◆ Set problem:
Identify every row below that contains the word "point" and copy each of those rows in full.
-------------------------
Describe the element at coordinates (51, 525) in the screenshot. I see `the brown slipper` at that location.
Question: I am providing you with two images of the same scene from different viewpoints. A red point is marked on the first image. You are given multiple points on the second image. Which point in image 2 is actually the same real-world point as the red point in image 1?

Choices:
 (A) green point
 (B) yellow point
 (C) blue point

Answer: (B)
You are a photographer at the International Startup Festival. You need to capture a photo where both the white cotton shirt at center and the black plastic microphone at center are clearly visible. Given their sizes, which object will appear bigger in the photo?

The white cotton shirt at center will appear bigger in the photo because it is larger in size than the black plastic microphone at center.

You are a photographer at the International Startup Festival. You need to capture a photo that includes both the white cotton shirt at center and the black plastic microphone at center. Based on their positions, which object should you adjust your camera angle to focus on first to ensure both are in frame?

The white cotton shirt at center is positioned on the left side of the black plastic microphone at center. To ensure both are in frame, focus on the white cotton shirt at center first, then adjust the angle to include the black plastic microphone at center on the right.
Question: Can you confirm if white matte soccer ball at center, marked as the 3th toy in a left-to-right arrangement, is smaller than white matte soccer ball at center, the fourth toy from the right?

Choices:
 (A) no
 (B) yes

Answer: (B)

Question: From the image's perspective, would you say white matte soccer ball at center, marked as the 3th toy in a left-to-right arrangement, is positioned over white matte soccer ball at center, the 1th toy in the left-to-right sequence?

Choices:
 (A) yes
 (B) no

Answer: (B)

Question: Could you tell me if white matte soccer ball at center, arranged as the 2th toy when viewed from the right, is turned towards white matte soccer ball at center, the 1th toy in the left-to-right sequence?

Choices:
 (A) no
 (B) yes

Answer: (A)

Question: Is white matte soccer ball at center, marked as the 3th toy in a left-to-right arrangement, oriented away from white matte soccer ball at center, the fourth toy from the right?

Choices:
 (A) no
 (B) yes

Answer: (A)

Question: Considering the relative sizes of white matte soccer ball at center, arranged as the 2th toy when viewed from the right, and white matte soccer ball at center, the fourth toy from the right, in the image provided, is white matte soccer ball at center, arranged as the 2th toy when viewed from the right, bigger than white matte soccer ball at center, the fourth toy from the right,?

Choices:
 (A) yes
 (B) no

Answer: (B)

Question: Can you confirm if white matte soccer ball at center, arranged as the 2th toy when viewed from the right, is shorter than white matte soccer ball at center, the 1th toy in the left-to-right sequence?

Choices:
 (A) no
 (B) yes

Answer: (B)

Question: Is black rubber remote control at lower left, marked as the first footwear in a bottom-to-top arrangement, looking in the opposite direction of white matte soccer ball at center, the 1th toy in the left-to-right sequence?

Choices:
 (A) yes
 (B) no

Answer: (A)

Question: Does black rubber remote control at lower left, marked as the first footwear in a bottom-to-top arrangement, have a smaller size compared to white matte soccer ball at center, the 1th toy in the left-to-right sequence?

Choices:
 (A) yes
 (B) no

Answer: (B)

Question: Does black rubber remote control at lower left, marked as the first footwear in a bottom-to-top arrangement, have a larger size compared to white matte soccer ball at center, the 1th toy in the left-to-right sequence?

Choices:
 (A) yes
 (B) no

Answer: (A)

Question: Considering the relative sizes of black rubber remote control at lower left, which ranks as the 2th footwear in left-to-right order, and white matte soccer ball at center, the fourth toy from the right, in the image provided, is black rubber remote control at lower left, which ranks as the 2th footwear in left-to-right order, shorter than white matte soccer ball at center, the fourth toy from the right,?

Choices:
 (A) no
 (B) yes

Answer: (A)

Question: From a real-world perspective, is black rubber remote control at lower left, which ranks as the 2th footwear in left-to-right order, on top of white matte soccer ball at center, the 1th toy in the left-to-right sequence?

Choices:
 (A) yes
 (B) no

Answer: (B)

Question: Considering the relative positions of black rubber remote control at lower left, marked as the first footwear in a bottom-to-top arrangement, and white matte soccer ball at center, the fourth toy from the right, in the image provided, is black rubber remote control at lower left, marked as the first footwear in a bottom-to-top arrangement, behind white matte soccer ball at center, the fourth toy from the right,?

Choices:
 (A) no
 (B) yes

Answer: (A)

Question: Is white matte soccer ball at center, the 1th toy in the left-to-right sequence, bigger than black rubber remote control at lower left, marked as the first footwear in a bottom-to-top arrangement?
-------------------------
◆ Full output:
Question: I am providing you with two images of the same scene from different viewpoints. A red point is marked on the first image. You are given multiple points on the second image. Which point in image 2 is actually the same real-world point as the red point in image 1?
 (A) green point
 (B) yellow point
 (C) blue point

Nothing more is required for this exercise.